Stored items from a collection
※

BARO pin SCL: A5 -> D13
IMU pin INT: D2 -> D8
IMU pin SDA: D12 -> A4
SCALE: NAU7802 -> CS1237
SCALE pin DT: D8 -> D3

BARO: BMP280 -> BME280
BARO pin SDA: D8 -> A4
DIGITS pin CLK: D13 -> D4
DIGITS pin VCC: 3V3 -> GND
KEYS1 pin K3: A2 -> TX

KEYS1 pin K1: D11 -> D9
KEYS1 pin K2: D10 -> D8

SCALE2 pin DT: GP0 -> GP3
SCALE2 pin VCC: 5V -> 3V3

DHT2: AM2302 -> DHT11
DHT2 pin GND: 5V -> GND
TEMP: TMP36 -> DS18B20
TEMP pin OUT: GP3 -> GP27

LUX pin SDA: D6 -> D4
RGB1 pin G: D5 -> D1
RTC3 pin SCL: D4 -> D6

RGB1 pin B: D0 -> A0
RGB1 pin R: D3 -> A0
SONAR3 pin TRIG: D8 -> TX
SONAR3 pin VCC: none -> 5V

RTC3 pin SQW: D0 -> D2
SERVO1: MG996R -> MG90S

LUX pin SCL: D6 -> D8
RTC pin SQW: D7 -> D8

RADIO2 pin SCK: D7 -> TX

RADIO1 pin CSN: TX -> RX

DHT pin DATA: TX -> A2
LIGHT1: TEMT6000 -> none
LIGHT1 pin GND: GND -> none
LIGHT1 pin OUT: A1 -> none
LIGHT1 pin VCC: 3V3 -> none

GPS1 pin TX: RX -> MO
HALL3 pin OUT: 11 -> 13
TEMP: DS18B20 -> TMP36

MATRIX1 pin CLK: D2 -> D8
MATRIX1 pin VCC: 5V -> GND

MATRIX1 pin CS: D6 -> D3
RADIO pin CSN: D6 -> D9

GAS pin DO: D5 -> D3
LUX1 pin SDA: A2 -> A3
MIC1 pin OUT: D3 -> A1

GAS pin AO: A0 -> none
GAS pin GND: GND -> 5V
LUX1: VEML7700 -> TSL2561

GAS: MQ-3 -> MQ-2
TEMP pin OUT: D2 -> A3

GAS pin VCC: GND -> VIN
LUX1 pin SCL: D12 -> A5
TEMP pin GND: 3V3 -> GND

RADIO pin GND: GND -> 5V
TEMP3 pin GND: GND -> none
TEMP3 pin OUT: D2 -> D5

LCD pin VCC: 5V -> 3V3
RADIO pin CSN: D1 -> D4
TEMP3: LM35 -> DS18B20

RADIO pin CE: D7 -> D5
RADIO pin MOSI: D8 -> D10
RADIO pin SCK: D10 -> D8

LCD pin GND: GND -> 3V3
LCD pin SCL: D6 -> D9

※

Your instructions:
Give exactly the lines from the one with "DHT pin DATA: TX -> A2" to the end of the entries, nothing before them.

Solution for this exercise:
DHT pin DATA: TX -> A2
LIGHT1: TEMT6000 -> none
LIGHT1 pin GND: GND -> none
LIGHT1 pin OUT: A1 -> none
LIGHT1 pin VCC: 3V3 -> none

GPS1 pin TX: RX -> MO
HALL3 pin OUT: 11 -> 13
TEMP: DS18B20 -> TMP36

MATRIX1 pin CLK: D2 -> D8
MATRIX1 pin VCC: 5V -> GND

MATRIX1 pin CS: D6 -> D3
RADIO pin CSN: D6 -> D9

GAS pin DO: D5 -> D3
LUX1 pin SDA: A2 -> A3
MIC1 pin OUT: D3 -> A1

GAS pin AO: A0 -> none
GAS pin GND: GND -> 5V
LUX1: VEML7700 -> TSL2561

GAS: MQ-3 -> MQ-2
TEMP pin OUT: D2 -> A3

GAS pin VCC: GND -> VIN
LUX1 pin SCL: D12 -> A5
TEMP pin GND: 3V3 -> GND

RADIO pin GND: GND -> 5V
TEMP3 pin GND: GND -> none
TEMP3 pin OUT: D2 -> D5

LCD pin VCC: 5V -> 3V3
RADIO pin CSN: D1 -> D4
TEMP3: LM35 -> DS18B20

RADIO pin CE: D7 -> D5
RADIO pin MOSI: D8 -> D10
RADIO pin SCK: D10 -> D8

LCD pin GND: GND -> 3V3
LCD pin SCL: D6 -> D9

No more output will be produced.